From the first line below to the last, reproduce the material exactly and leave out the images.

> **Recorded information**
━━━━━━━━━━━━━━━━

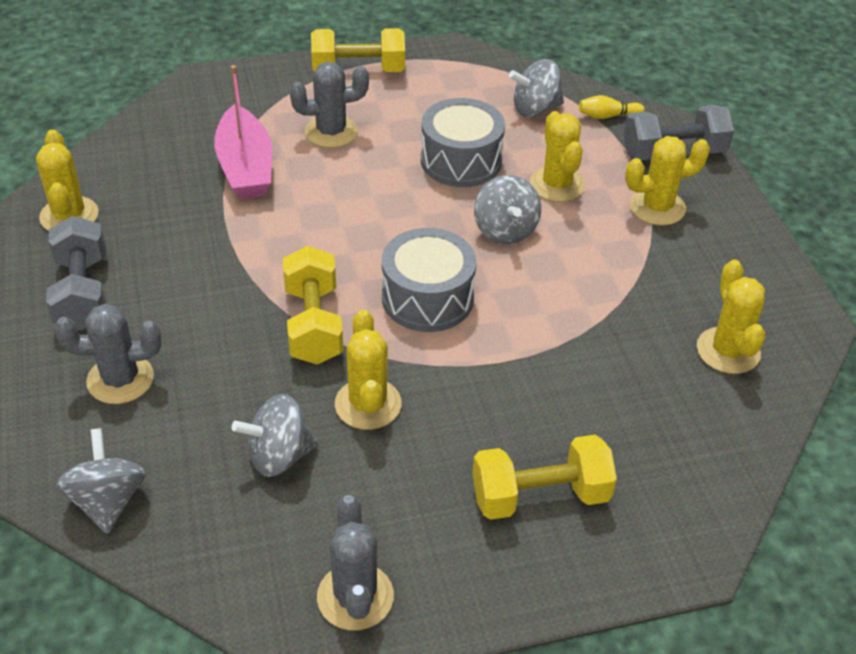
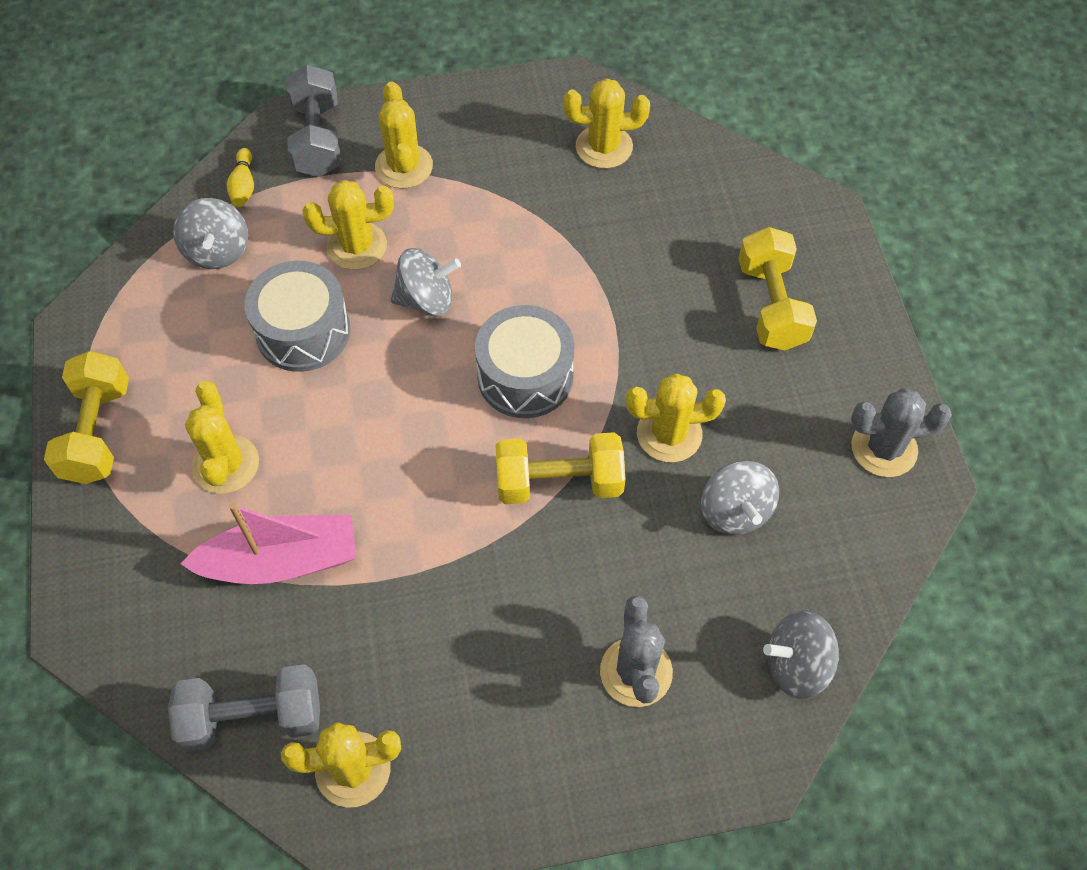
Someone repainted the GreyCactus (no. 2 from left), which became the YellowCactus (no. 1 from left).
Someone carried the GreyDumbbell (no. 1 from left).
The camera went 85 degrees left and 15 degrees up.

━━━━━━━━━━━━━━━━

> **Output for this exercise**
Someone repainted the GreyCactus (no. 2 from left), which became the YellowCactus (no. 1 from left).
Someone carried the GreyDumbbell (no. 1 from left).
The camera went 85 degrees left and 15 degrees up.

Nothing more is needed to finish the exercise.